● Exercise details: Beginning at the line that holds "R104: 270 (GND, N_2) -> none", restate each line exactly through the final line of the records. Include both of those lines.

Stored data entries
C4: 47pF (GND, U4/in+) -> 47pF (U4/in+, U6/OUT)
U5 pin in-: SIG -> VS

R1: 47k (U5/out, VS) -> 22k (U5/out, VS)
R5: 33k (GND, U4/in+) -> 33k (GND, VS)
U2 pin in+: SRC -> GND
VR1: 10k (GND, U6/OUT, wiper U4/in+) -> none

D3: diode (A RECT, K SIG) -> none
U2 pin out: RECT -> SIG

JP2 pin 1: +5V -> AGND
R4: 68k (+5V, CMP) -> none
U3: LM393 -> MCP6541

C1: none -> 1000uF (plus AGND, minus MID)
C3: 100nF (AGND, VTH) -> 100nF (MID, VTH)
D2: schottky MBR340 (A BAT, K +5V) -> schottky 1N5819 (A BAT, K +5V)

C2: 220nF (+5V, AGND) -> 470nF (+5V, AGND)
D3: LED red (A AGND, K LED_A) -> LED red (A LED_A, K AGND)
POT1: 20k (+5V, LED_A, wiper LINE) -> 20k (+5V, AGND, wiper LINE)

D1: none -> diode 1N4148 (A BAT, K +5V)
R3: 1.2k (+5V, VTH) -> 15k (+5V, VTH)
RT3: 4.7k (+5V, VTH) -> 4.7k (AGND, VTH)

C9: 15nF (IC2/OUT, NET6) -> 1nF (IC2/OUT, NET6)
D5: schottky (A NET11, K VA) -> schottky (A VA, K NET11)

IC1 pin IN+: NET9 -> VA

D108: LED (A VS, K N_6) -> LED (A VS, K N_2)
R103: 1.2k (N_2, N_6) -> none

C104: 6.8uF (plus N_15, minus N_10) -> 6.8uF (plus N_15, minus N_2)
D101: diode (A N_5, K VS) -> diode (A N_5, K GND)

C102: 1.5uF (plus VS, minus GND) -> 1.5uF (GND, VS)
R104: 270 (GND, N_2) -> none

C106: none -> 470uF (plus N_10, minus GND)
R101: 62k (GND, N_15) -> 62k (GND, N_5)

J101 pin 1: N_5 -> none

● Written solution:
R104: 270 (GND, N_2) -> none

C106: none -> 470uF (plus N_10, minus GND)
R101: 62k (GND, N_15) -> 62k (GND, N_5)

J101 pin 1: N_5 -> none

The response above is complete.